Task statement> When you reach the line with "BUZZER pin GND: none -> GND" in the data below, begin printing lines exactly, and stop once the line with "BUZZER1 pin VCC: 3V3 -> 5V" has been printed.

Extracted entries>
□ □ □ □ □
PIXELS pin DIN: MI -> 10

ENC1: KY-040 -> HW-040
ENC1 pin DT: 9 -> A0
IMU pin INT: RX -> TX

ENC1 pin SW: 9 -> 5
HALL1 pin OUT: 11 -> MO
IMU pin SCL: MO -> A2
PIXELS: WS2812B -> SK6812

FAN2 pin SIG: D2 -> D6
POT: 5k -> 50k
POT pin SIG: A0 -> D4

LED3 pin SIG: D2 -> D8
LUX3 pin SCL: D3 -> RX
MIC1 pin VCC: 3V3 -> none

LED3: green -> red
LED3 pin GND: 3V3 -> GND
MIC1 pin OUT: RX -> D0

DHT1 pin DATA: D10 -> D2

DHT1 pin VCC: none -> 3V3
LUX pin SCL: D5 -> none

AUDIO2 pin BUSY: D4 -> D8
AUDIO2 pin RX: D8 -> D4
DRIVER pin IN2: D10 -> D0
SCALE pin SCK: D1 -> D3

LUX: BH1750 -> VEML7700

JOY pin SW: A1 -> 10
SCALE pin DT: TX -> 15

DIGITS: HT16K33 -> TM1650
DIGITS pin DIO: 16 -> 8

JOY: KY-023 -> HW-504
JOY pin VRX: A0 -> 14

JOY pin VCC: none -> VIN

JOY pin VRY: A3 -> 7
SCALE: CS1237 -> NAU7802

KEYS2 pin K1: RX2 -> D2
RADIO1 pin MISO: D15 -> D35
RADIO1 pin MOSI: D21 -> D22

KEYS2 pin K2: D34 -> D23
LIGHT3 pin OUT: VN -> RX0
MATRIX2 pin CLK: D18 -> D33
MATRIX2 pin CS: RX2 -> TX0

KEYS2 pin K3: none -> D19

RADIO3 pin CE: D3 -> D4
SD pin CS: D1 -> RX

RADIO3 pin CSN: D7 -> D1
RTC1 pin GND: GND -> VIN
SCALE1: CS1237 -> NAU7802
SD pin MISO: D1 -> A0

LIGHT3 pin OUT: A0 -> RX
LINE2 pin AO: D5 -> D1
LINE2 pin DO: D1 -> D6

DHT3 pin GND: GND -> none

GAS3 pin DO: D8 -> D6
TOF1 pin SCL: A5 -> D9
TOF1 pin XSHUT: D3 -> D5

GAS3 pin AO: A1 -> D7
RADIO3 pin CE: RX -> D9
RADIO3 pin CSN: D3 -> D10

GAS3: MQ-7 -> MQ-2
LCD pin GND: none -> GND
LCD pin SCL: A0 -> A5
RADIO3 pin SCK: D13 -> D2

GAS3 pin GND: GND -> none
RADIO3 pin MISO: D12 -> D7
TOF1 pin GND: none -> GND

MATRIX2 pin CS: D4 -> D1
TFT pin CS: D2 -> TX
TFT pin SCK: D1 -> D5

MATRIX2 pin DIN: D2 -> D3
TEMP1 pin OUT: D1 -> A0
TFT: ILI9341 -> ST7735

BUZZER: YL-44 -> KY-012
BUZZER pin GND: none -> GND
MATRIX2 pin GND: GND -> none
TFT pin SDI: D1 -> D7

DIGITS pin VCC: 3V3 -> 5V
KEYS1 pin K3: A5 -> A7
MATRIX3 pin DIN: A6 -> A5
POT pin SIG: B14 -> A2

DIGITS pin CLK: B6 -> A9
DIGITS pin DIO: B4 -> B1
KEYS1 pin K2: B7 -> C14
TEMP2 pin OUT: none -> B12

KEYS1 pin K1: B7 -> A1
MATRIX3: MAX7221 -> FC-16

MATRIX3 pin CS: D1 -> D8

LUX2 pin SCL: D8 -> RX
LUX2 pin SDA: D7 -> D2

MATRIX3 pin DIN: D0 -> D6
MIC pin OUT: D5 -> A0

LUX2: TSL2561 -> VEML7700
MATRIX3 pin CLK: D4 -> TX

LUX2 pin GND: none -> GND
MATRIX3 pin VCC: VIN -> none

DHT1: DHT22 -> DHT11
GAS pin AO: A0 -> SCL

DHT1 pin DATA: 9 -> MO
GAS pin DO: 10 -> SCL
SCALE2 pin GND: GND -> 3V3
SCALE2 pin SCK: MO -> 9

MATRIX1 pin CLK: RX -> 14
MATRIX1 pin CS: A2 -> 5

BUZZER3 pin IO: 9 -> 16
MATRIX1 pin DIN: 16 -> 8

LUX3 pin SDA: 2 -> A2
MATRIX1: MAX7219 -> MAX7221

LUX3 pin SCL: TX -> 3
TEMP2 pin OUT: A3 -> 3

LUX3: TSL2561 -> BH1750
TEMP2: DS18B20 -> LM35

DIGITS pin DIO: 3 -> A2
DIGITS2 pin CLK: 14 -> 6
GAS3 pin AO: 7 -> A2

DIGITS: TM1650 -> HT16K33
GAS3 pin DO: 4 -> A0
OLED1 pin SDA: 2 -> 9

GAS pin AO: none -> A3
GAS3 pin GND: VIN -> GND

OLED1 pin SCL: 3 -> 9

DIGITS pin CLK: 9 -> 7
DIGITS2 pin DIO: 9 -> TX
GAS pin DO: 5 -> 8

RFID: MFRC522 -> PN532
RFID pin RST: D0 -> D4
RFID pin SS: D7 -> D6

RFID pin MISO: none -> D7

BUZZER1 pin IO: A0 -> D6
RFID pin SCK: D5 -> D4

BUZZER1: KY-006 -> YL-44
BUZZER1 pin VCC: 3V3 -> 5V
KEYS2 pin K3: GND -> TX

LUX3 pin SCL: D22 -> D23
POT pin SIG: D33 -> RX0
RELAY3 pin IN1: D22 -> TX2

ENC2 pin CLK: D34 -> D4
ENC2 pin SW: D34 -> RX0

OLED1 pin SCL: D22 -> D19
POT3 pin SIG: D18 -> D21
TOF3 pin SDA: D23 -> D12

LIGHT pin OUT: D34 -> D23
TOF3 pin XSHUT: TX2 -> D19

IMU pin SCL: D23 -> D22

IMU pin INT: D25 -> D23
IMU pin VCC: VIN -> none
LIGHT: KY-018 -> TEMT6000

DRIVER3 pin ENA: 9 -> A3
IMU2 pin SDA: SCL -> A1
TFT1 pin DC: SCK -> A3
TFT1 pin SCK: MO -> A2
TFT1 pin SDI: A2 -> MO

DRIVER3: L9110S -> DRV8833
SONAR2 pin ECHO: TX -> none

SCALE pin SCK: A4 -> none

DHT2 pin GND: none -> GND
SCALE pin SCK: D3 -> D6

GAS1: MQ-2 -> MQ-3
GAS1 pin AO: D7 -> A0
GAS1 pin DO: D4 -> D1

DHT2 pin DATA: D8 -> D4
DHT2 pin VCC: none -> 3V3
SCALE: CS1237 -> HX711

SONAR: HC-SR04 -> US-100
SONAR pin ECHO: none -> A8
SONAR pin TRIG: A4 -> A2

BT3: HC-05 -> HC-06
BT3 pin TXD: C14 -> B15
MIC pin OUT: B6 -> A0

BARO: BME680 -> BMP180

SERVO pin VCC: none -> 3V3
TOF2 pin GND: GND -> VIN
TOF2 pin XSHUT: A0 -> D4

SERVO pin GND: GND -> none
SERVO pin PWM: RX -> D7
□ □ □ □ □
Response area>
BUZZER pin GND: none -> GND
MATRIX2 pin GND: GND -> none
TFT pin SDI: D1 -> D7

DIGITS pin VCC: 3V3 -> 5V
KEYS1 pin K3: A5 -> A7
MATRIX3 pin DIN: A6 -> A5
POT pin SIG: B14 -> A2

DIGITS pin CLK: B6 -> A9
DIGITS pin DIO: B4 -> B1
KEYS1 pin K2: B7 -> C14
TEMP2 pin OUT: none -> B12

KEYS1 pin K1: B7 -> A1
MATRIX3: MAX7221 -> FC-16

MATRIX3 pin CS: D1 -> D8

LUX2 pin SCL: D8 -> RX
LUX2 pin SDA: D7 -> D2

MATRIX3 pin DIN: D0 -> D6
MIC pin OUT: D5 -> A0

LUX2: TSL2561 -> VEML7700
MATRIX3 pin CLK: D4 -> TX

LUX2 pin GND: none -> GND
MATRIX3 pin VCC: VIN -> none

DHT1: DHT22 -> DHT11
GAS pin AO: A0 -> SCL

DHT1 pin DATA: 9 -> MO
GAS pin DO: 10 -> SCL
SCALE2 pin GND: GND -> 3V3
SCALE2 pin SCK: MO -> 9

MATRIX1 pin CLK: RX -> 14
MATRIX1 pin CS: A2 -> 5

BUZZER3 pin IO: 9 -> 16
MATRIX1 pin DIN: 16 -> 8

LUX3 pin SDA: 2 -> A2
MATRIX1: MAX7219 -> MAX7221

LUX3 pin SCL: TX -> 3
TEMP2 pin OUT: A3 -> 3

LUX3: TSL2561 -> BH1750
TEMP2: DS18B20 -> LM35

DIGITS pin DIO: 3 -> A2
DIGITS2 pin CLK: 14 -> 6
GAS3 pin AO: 7 -> A2

DIGITS: TM1650 -> HT16K33
GAS3 pin DO: 4 -> A0
OLED1 pin SDA: 2 -> 9

GAS pin AO: none -> A3
GAS3 pin GND: VIN -> GND

OLED1 pin SCL: 3 -> 9

DIGITS pin CLK: 9 -> 7
DIGITS2 pin DIO: 9 -> TX
GAS pin DO: 5 -> 8

RFID: MFRC522 -> PN532
RFID pin RST: D0 -> D4
RFID pin SS: D7 -> D6

RFID pin MISO: none -> D7

BUZZER1 pin IO: A0 -> D6
RFID pin SCK: D5 -> D4

BUZZER1: KY-006 -> YL-44
BUZZER1 pin VCC: 3V3 -> 5V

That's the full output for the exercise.